▶ [Work required]:
Output everything in the data exactly, leaving the pictures out.

=== Data excerpt ===

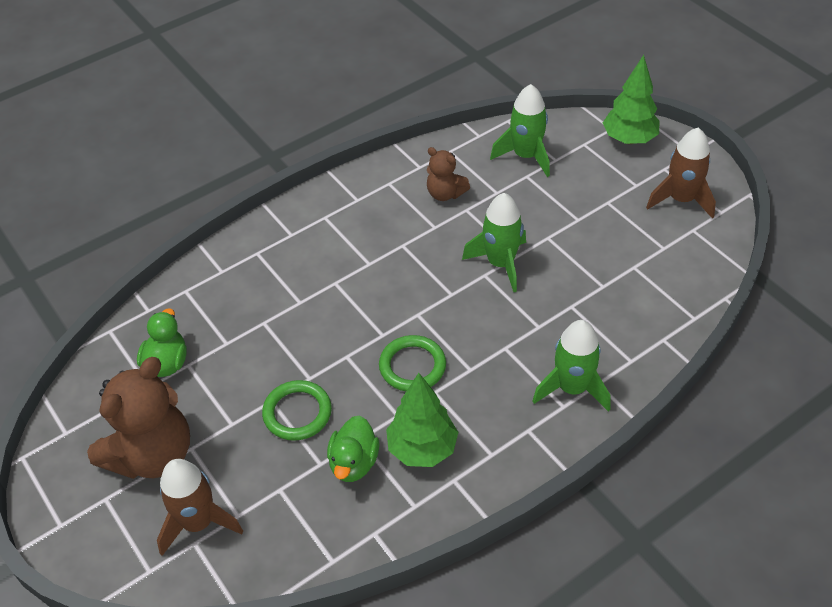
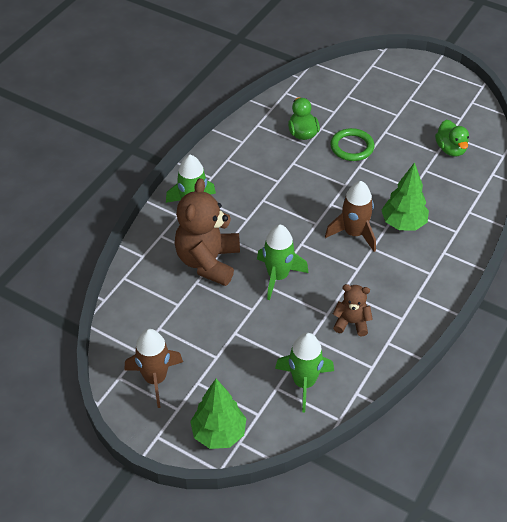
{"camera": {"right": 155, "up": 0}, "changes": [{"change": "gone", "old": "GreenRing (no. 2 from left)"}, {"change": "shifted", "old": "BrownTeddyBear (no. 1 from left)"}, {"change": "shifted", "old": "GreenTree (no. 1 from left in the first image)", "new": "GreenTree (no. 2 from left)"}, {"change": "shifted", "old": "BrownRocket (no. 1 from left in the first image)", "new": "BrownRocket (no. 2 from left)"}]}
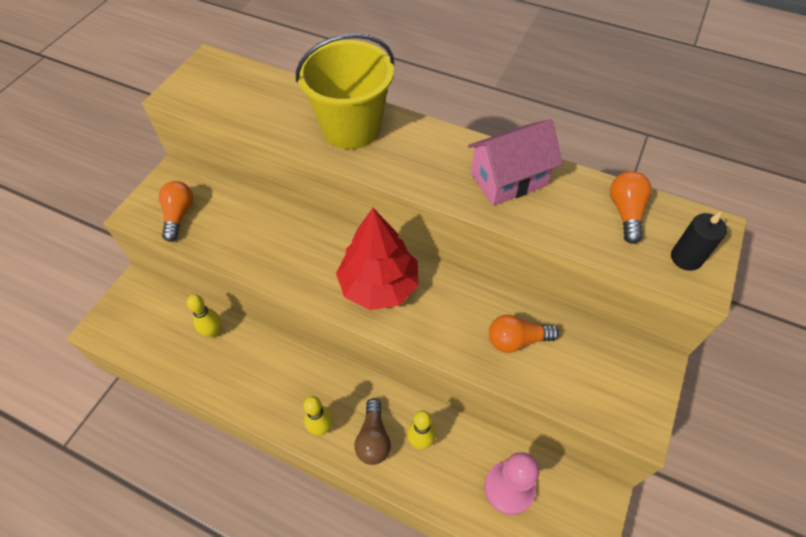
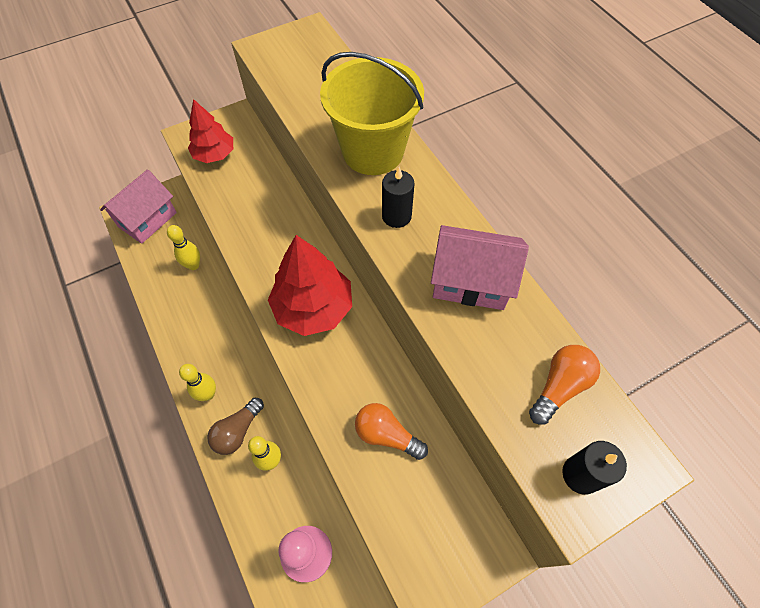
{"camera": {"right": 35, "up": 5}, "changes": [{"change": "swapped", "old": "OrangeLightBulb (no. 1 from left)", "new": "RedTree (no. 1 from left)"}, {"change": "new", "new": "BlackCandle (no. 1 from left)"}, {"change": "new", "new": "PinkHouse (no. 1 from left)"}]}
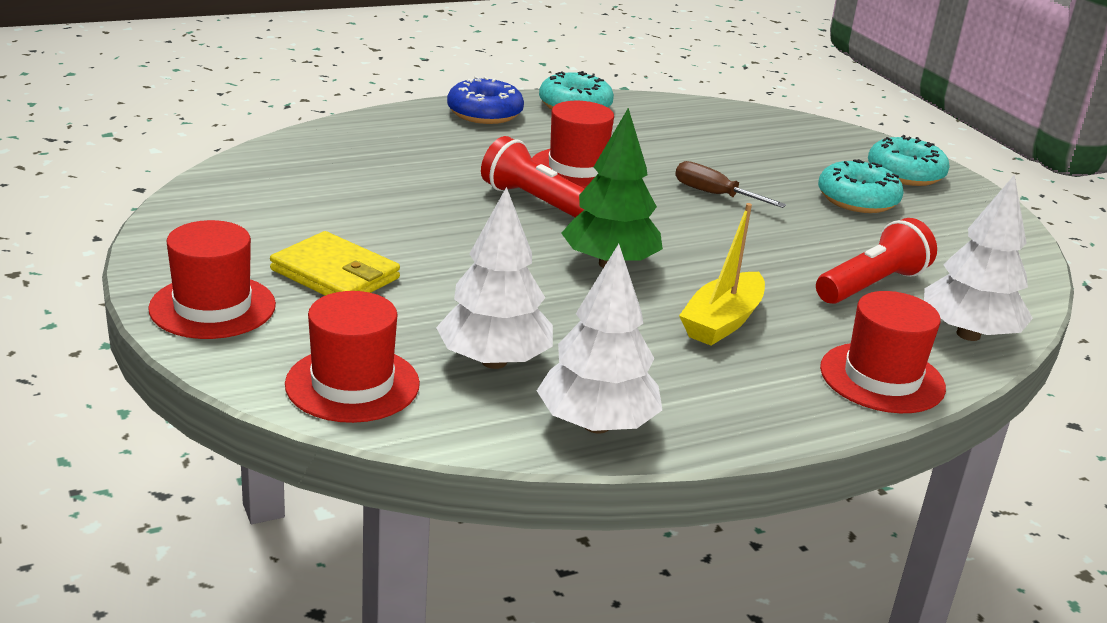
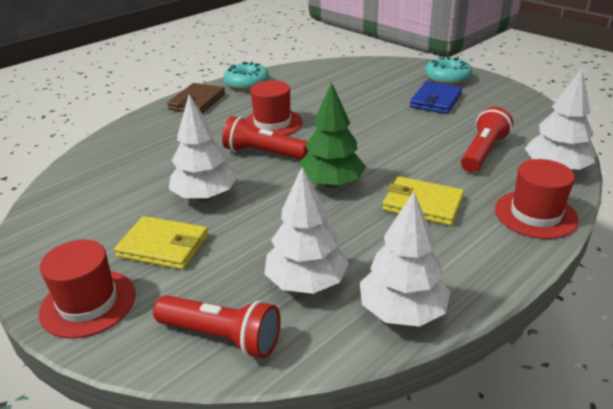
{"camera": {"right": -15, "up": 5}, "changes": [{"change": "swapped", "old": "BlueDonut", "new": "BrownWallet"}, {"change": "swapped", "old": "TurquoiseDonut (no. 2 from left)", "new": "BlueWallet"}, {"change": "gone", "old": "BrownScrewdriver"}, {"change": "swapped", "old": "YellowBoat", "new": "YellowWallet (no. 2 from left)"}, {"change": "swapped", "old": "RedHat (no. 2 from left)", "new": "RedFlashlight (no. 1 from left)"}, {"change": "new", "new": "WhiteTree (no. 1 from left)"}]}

===

▶ [Exercise result]:
{"camera": {"right": 155, "up": 0}, "changes": [{"change": "gone", "old": "GreenRing (no. 2 from left)"}, {"change": "shifted", "old": "BrownTeddyBear (no. 1 from left)"}, {"change": "shifted", "old": "GreenTree (no. 1 from left in the first image)", "new": "GreenTree (no. 2 from left)"}, {"change": "shifted", "old": "BrownRocket (no. 1 from left in the first image)", "new": "BrownRocket (no. 2 from left)"}]}
{"camera": {"right": 35, "up": 5}, "changes": [{"change": "swapped", "old": "OrangeLightBulb (no. 1 from left)", "new": "RedTree (no. 1 from left)"}, {"change": "new", "new": "BlackCandle (no. 1 from left)"}, {"change": "new", "new": "PinkHouse (no. 1 from left)"}]}
{"camera": {"right": -15, "up": 5}, "changes": [{"change": "swapped", "old": "BlueDonut", "new": "BrownWallet"}, {"change": "swapped", "old": "TurquoiseDonut (no. 2 from left)", "new": "BlueWallet"}, {"change": "gone", "old": "BrownScrewdriver"}, {"change": "swapped", "old": "YellowBoat", "new": "YellowWallet (no. 2 from left)"}, {"change": "swapped", "old": "RedHat (no. 2 from left)", "new": "RedFlashlight (no. 1 from left)"}, {"change": "new", "new": "WhiteTree (no. 1 from left)"}]}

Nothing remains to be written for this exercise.